▶ WORK ITEM
Every entry below must be copied exactly, with nothing left out.

[[ DATA SHOWN, beginning ]]

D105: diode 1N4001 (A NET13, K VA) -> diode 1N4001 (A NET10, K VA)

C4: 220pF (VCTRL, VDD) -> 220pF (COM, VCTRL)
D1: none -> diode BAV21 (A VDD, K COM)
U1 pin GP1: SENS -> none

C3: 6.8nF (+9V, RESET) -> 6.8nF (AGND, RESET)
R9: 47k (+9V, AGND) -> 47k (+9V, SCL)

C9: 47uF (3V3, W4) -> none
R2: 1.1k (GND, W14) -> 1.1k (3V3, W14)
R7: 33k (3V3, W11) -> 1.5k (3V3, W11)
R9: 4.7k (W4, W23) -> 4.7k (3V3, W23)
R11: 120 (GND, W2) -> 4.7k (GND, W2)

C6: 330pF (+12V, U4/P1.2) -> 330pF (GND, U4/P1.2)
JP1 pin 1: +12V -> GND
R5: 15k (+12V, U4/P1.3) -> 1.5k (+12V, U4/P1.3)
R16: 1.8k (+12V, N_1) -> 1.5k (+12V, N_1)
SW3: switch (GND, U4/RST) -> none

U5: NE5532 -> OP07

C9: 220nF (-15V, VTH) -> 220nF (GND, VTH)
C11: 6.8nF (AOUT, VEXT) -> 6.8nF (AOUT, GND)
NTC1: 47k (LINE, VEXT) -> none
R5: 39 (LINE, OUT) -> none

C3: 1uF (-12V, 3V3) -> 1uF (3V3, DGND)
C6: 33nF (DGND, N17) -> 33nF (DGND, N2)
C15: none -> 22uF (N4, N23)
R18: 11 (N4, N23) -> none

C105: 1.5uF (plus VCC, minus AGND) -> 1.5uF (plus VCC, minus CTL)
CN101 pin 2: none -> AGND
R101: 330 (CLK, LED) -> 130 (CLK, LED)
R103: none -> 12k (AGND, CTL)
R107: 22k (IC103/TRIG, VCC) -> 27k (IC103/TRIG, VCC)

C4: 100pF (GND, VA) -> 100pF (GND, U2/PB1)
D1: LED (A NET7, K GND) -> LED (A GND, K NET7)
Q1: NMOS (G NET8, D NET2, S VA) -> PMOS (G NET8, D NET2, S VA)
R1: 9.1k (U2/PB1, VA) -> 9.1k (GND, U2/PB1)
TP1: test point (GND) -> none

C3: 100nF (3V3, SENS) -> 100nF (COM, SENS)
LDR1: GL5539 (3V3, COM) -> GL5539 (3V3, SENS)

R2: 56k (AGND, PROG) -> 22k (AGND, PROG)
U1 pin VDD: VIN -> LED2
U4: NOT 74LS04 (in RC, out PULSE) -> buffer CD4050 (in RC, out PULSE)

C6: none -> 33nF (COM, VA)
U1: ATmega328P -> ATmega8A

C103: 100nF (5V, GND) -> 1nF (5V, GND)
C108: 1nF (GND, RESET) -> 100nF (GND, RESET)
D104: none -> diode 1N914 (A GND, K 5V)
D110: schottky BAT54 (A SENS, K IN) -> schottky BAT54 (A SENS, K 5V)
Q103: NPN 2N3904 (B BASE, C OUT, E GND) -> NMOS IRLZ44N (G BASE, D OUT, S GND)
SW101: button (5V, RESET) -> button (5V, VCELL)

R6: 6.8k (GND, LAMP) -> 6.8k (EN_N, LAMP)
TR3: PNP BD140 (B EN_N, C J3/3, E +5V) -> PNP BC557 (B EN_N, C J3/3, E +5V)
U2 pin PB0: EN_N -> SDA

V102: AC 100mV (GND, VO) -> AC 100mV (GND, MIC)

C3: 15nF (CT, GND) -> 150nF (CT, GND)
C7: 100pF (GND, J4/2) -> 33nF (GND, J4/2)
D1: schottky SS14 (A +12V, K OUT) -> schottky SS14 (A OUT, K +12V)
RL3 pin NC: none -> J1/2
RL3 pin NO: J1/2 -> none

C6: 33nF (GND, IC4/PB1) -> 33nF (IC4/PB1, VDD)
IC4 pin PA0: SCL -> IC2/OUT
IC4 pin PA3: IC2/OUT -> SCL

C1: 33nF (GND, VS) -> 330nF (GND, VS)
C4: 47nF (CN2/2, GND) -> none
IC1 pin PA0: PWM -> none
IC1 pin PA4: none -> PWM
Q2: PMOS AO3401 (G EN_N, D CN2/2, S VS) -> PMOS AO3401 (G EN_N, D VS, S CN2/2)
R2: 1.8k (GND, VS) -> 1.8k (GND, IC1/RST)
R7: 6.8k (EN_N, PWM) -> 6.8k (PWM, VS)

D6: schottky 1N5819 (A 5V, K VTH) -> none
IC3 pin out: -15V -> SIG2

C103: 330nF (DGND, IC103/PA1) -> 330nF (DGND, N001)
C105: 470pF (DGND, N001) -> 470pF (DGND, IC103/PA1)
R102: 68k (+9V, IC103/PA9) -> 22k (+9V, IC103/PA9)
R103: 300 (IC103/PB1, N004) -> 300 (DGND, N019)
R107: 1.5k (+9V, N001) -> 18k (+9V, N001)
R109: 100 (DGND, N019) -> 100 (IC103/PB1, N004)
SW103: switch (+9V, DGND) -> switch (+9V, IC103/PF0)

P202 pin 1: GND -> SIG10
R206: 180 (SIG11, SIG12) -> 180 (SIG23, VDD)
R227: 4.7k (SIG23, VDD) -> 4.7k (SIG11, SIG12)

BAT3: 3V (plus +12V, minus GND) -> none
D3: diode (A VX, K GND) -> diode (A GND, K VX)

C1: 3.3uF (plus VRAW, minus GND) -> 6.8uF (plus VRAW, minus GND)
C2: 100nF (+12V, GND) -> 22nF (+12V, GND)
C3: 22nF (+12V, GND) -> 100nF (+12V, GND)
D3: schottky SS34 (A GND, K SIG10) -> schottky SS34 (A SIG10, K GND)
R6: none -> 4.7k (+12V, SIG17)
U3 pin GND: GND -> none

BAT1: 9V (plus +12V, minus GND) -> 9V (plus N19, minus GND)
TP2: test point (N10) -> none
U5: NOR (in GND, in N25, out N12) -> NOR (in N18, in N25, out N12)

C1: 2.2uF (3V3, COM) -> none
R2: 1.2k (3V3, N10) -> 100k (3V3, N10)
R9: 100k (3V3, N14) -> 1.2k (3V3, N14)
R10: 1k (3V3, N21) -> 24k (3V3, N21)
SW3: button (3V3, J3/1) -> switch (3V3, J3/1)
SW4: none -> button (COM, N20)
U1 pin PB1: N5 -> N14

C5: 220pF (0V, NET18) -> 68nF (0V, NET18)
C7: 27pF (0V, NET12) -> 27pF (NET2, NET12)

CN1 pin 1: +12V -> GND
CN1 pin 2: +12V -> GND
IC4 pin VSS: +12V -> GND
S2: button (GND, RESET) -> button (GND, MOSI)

[[ DATA SHOWN, end ]]

▶ RESULT FOR THIS EXERCISE
D105: diode 1N4001 (A NET13, K VA) -> diode 1N4001 (A NET10, K VA)

C4: 220pF (VCTRL, VDD) -> 220pF (COM, VCTRL)
D1: none -> diode BAV21 (A VDD, K COM)
U1 pin GP1: SENS -> none

C3: 6.8nF (+9V, RESET) -> 6.8nF (AGND, RESET)
R9: 47k (+9V, AGND) -> 47k (+9V, SCL)

C9: 47uF (3V3, W4) -> none
R2: 1.1k (GND, W14) -> 1.1k (3V3, W14)
R7: 33k (3V3, W11) -> 1.5k (3V3, W11)
R9: 4.7k (W4, W23) -> 4.7k (3V3, W23)
R11: 120 (GND, W2) -> 4.7k (GND, W2)

C6: 330pF (+12V, U4/P1.2) -> 330pF (GND, U4/P1.2)
JP1 pin 1: +12V -> GND
R5: 15k (+12V, U4/P1.3) -> 1.5k (+12V, U4/P1.3)
R16: 1.8k (+12V, N_1) -> 1.5k (+12V, N_1)
SW3: switch (GND, U4/RST) -> none

U5: NE5532 -> OP07

C9: 220nF (-15V, VTH) -> 220nF (GND, VTH)
C11: 6.8nF (AOUT, VEXT) -> 6.8nF (AOUT, GND)
NTC1: 47k (LINE, VEXT) -> none
R5: 39 (LINE, OUT) -> none

C3: 1uF (-12V, 3V3) -> 1uF (3V3, DGND)
C6: 33nF (DGND, N17) -> 33nF (DGND, N2)
C15: none -> 22uF (N4, N23)
R18: 11 (N4, N23) -> none

C105: 1.5uF (plus VCC, minus AGND) -> 1.5uF (plus VCC, minus CTL)
CN101 pin 2: none -> AGND
R101: 330 (CLK, LED) -> 130 (CLK, LED)
R103: none -> 12k (AGND, CTL)
R107: 22k (IC103/TRIG, VCC) -> 27k (IC103/TRIG, VCC)

C4: 100pF (GND, VA) -> 100pF (GND, U2/PB1)
D1: LED (A NET7, K GND) -> LED (A GND, K NET7)
Q1: NMOS (G NET8, D NET2, S VA) -> PMOS (G NET8, D NET2, S VA)
R1: 9.1k (U2/PB1, VA) -> 9.1k (GND, U2/PB1)
TP1: test point (GND) -> none

C3: 100nF (3V3, SENS) -> 100nF (COM, SENS)
LDR1: GL5539 (3V3, COM) -> GL5539 (3V3, SENS)

R2: 56k (AGND, PROG) -> 22k (AGND, PROG)
U1 pin VDD: VIN -> LED2
U4: NOT 74LS04 (in RC, out PULSE) -> buffer CD4050 (in RC, out PULSE)

C6: none -> 33nF (COM, VA)
U1: ATmega328P -> ATmega8A

C103: 100nF (5V, GND) -> 1nF (5V, GND)
C108: 1nF (GND, RESET) -> 100nF (GND, RESET)
D104: none -> diode 1N914 (A GND, K 5V)
D110: schottky BAT54 (A SENS, K IN) -> schottky BAT54 (A SENS, K 5V)
Q103: NPN 2N3904 (B BASE, C OUT, E GND) -> NMOS IRLZ44N (G BASE, D OUT, S GND)
SW101: button (5V, RESET) -> button (5V, VCELL)

R6: 6.8k (GND, LAMP) -> 6.8k (EN_N, LAMP)
TR3: PNP BD140 (B EN_N, C J3/3, E +5V) -> PNP BC557 (B EN_N, C J3/3, E +5V)
U2 pin PB0: EN_N -> SDA

V102: AC 100mV (GND, VO) -> AC 100mV (GND, MIC)

C3: 15nF (CT, GND) -> 150nF (CT, GND)
C7: 100pF (GND, J4/2) -> 33nF (GND, J4/2)
D1: schottky SS14 (A +12V, K OUT) -> schottky SS14 (A OUT, K +12V)
RL3 pin NC: none -> J1/2
RL3 pin NO: J1/2 -> none

C6: 33nF (GND, IC4/PB1) -> 33nF (IC4/PB1, VDD)
IC4 pin PA0: SCL -> IC2/OUT
IC4 pin PA3: IC2/OUT -> SCL

C1: 33nF (GND, VS) -> 330nF (GND, VS)
C4: 47nF (CN2/2, GND) -> none
IC1 pin PA0: PWM -> none
IC1 pin PA4: none -> PWM
Q2: PMOS AO3401 (G EN_N, D CN2/2, S VS) -> PMOS AO3401 (G EN_N, D VS, S CN2/2)
R2: 1.8k (GND, VS) -> 1.8k (GND, IC1/RST)
R7: 6.8k (EN_N, PWM) -> 6.8k (PWM, VS)

D6: schottky 1N5819 (A 5V, K VTH) -> none
IC3 pin out: -15V -> SIG2

C103: 330nF (DGND, IC103/PA1) -> 330nF (DGND, N001)
C105: 470pF (DGND, N001) -> 470pF (DGND, IC103/PA1)
R102: 68k (+9V, IC103/PA9) -> 22k (+9V, IC103/PA9)
R103: 300 (IC103/PB1, N004) -> 300 (DGND, N019)
R107: 1.5k (+9V, N001) -> 18k (+9V, N001)
R109: 100 (DGND, N019) -> 100 (IC103/PB1, N004)
SW103: switch (+9V, DGND) -> switch (+9V, IC103/PF0)

P202 pin 1: GND -> SIG10
R206: 180 (SIG11, SIG12) -> 180 (SIG23, VDD)
R227: 4.7k (SIG23, VDD) -> 4.7k (SIG11, SIG12)

BAT3: 3V (plus +12V, minus GND) -> none
D3: diode (A VX, K GND) -> diode (A GND, K VX)

C1: 3.3uF (plus VRAW, minus GND) -> 6.8uF (plus VRAW, minus GND)
C2: 100nF (+12V, GND) -> 22nF (+12V, GND)
C3: 22nF (+12V, GND) -> 100nF (+12V, GND)
D3: schottky SS34 (A GND, K SIG10) -> schottky SS34 (A SIG10, K GND)
R6: none -> 4.7k (+12V, SIG17)
U3 pin GND: GND -> none

BAT1: 9V (plus +12V, minus GND) -> 9V (plus N19, minus GND)
TP2: test point (N10) -> none
U5: NOR (in GND, in N25, out N12) -> NOR (in N18, in N25, out N12)

C1: 2.2uF (3V3, COM) -> none
R2: 1.2k (3V3, N10) -> 100k (3V3, N10)
R9: 100k (3V3, N14) -> 1.2k (3V3, N14)
R10: 1k (3V3, N21) -> 24k (3V3, N21)
SW3: button (3V3, J3/1) -> switch (3V3, J3/1)
SW4: none -> button (COM, N20)
U1 pin PB1: N5 -> N14

C5: 220pF (0V, NET18) -> 68nF (0V, NET18)
C7: 27pF (0V, NET12) -> 27pF (NET2, NET12)

CN1 pin 1: +12V -> GND
CN1 pin 2: +12V -> GND
IC4 pin VSS: +12V -> GND
S2: button (GND, RESET) -> button (GND, MOSI)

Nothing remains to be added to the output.